Written exercise :: Reproduce the lines below word for word, leaving out the pictures.

Items stored from a collection ::
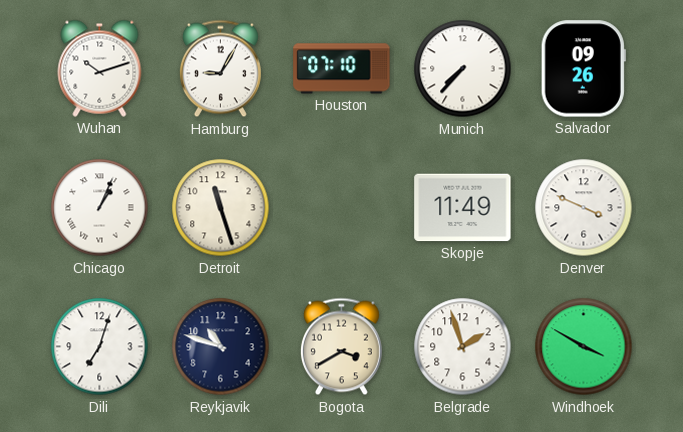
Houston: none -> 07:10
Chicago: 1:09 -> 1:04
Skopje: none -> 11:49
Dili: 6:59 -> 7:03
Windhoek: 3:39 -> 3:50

Written solution ::
Houston: none -> 07:10
Chicago: 1:09 -> 1:04
Skopje: none -> 11:49
Dili: 6:59 -> 7:03
Windhoek: 3:39 -> 3:50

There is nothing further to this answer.